▶ _What you need to do_
Locate every row below that contains the word "toolbox" and copy each of those rows in full.

Excerpts from a spatial dataset:
= = = =
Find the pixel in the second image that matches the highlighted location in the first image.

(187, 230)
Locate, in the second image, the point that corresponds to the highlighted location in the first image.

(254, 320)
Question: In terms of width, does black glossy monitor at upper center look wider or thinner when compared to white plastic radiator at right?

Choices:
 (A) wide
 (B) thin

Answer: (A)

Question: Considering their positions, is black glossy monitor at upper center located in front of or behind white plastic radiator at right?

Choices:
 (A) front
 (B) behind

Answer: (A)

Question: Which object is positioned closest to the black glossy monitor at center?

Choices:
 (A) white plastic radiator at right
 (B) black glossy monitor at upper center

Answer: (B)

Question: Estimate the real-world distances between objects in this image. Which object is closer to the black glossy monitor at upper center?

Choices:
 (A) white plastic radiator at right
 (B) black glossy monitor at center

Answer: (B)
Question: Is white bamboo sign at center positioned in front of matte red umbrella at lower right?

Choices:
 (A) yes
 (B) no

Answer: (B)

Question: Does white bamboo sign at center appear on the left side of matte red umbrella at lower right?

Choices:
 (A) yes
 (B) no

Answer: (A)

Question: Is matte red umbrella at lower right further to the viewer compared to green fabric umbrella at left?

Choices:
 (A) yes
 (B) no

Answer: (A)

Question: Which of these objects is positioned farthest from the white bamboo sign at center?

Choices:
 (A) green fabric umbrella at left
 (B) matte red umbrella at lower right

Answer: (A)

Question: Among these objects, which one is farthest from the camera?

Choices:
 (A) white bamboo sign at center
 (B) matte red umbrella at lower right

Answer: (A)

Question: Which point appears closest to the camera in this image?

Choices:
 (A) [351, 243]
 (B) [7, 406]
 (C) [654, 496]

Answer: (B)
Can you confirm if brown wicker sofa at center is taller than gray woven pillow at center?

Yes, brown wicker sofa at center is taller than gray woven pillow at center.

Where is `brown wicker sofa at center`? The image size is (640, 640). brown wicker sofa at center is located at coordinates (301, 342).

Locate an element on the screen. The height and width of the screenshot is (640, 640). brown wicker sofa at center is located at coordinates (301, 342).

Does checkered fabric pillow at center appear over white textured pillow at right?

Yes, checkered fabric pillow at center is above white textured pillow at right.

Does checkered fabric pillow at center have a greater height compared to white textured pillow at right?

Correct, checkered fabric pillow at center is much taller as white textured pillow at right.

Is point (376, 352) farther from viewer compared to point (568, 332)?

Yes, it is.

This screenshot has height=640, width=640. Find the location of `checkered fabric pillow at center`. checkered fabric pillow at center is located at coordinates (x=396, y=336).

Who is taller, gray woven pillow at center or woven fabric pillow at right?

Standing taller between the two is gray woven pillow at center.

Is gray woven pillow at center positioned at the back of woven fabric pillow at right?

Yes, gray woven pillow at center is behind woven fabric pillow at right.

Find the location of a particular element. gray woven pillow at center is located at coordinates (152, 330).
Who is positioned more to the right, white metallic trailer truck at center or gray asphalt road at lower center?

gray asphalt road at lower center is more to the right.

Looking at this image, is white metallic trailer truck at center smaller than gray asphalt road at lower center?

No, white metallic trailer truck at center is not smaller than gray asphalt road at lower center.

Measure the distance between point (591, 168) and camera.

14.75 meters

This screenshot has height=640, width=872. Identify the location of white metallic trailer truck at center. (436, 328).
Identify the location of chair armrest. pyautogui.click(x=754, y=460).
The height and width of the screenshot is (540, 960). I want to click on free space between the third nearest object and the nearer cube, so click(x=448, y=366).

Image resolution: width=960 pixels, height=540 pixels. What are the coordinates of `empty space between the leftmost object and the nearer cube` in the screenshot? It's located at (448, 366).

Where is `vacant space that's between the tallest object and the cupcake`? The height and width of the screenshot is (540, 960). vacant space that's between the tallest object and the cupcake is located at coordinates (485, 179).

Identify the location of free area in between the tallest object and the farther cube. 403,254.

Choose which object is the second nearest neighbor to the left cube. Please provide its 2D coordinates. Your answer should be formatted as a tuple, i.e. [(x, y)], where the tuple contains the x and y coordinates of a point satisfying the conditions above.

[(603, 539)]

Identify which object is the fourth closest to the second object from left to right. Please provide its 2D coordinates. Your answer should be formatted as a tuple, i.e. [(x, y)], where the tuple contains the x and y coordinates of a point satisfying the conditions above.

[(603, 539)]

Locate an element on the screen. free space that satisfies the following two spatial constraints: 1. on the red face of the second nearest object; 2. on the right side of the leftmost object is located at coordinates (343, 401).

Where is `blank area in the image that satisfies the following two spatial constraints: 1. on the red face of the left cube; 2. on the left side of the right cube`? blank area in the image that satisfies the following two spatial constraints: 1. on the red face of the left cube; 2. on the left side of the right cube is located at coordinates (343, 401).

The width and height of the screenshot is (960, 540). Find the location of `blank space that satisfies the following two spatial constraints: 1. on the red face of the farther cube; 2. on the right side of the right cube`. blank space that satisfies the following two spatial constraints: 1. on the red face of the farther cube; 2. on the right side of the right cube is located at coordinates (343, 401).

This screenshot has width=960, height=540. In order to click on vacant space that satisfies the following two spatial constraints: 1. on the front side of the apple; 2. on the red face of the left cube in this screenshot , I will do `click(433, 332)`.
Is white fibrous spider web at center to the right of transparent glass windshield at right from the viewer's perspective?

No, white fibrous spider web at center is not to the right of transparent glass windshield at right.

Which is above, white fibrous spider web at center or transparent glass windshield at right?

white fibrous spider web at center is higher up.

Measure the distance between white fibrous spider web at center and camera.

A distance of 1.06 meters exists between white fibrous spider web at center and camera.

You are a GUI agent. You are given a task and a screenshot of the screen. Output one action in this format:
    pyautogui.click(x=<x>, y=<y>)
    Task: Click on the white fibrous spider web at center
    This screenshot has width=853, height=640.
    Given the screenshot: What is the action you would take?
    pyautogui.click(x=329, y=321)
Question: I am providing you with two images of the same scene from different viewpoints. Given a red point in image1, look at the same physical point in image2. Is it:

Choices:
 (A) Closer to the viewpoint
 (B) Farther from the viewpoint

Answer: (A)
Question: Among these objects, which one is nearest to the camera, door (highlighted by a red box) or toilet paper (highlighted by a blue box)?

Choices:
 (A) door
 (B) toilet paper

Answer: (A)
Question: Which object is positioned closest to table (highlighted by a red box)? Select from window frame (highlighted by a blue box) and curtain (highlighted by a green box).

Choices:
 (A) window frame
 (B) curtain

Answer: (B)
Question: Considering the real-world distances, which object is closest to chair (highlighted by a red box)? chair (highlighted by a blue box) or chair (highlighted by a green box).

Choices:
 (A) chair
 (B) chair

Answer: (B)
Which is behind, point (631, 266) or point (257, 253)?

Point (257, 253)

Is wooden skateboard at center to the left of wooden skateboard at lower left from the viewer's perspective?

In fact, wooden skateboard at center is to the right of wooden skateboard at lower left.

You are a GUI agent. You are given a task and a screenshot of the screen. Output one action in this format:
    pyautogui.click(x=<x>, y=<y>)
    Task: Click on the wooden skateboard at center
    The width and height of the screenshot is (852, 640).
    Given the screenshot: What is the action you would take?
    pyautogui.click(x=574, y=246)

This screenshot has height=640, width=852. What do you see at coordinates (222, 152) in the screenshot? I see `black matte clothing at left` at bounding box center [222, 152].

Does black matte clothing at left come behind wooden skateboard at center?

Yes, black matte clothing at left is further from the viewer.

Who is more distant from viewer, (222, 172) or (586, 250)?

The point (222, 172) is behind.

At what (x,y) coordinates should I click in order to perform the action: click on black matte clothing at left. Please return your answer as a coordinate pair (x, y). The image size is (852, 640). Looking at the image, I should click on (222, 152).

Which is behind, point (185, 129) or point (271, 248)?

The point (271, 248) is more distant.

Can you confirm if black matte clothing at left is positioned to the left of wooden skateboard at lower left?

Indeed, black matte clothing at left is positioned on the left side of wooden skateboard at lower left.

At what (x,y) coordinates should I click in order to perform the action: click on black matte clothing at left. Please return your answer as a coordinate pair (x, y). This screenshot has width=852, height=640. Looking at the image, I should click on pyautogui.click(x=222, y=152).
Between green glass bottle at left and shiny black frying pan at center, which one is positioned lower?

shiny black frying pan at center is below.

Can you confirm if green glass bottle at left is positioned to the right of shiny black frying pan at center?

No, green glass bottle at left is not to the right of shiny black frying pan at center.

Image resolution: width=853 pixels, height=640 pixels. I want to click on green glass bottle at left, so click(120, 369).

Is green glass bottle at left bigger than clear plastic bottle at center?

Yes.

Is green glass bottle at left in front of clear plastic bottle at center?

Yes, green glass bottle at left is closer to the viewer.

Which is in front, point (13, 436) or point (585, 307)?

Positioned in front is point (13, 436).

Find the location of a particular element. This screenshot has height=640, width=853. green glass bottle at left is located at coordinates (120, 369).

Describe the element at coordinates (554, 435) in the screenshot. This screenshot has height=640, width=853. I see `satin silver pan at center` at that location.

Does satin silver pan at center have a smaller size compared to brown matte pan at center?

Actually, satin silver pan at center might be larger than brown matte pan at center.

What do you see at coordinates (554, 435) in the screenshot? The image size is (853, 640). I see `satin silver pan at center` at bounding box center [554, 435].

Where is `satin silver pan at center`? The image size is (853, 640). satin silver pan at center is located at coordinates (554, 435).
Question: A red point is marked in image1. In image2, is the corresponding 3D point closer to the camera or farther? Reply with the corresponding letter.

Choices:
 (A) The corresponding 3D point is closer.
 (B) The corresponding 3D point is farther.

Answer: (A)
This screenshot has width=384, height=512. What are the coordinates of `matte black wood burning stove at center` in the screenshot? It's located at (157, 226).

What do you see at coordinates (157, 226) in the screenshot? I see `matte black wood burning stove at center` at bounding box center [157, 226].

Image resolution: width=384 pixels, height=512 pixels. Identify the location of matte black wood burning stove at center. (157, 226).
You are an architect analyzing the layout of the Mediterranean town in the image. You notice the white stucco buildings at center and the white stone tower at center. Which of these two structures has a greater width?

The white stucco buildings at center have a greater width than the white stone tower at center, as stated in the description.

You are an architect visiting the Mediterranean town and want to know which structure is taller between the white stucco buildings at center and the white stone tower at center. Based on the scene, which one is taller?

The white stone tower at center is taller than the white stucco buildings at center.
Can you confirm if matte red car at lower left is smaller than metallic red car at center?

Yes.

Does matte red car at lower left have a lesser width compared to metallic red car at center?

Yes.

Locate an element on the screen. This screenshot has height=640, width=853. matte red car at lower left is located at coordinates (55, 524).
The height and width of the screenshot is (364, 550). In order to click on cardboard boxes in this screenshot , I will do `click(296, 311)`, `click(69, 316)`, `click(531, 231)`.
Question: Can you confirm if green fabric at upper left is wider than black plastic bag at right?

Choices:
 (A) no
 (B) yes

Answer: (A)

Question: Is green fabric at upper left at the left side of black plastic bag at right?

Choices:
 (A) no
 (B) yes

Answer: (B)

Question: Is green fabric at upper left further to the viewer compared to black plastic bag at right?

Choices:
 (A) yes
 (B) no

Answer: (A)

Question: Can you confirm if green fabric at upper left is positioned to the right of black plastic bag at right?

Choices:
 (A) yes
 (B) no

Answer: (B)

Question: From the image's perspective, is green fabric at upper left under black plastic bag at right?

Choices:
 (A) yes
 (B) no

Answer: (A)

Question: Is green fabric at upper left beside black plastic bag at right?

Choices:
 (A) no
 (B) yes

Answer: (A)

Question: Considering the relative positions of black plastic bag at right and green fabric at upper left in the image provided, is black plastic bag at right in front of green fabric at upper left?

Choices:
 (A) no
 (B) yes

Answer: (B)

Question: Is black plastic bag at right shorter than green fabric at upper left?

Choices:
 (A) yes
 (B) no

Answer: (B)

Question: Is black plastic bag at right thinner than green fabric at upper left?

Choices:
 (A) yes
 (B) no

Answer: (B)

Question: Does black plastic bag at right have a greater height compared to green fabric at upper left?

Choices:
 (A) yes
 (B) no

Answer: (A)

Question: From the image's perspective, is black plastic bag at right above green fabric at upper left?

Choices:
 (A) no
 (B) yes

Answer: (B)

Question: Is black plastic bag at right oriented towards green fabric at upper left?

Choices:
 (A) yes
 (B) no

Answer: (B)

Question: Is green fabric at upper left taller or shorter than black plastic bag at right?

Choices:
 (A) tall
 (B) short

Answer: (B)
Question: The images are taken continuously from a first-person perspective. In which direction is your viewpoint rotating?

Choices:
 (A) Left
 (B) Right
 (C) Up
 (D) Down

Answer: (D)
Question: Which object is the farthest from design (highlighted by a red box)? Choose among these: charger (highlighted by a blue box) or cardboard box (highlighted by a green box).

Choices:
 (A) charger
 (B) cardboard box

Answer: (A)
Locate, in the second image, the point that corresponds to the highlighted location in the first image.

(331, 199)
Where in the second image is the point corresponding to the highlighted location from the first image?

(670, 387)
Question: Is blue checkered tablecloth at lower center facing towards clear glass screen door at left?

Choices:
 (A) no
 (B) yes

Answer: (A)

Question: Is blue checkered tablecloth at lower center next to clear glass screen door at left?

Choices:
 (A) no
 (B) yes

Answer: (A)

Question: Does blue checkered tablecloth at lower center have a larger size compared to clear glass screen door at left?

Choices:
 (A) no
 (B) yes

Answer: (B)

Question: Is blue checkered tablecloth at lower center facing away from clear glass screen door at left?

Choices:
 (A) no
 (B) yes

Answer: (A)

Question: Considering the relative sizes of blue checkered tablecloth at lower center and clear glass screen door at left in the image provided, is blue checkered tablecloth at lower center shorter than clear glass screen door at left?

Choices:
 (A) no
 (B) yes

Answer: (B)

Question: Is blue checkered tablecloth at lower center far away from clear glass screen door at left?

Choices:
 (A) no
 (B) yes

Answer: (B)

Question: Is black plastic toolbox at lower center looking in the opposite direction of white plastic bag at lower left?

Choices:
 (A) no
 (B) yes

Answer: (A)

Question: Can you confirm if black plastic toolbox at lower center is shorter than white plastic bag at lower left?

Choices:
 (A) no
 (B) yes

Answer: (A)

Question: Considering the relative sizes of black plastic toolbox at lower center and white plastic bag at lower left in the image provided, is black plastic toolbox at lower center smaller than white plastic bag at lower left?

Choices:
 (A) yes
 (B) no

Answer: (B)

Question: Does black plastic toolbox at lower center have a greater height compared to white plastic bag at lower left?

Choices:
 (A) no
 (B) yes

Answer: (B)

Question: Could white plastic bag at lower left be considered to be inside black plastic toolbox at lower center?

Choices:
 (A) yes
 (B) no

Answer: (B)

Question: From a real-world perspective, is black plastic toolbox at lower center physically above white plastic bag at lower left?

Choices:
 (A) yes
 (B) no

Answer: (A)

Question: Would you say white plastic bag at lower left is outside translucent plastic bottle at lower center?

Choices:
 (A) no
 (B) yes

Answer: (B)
= = = =
▶ _Completed exercise_
Question: Is black plastic toolbox at lower center looking in the opposite direction of white plastic bag at lower left?
Question: Can you confirm if black plastic toolbox at lower center is shorter than white plastic bag at lower left?
Question: Considering the relative sizes of black plastic toolbox at lower center and white plastic bag at lower left in the image provided, is black plastic toolbox at lower center smaller than white plastic bag at lower left?
Question: Does black plastic toolbox at lower center have a greater height compared to white plastic bag at lower left?
Question: Could white plastic bag at lower left be considered to be inside black plastic toolbox at lower center?
Question: From a real-world perspective, is black plastic toolbox at lower center physically above white plastic bag at lower left?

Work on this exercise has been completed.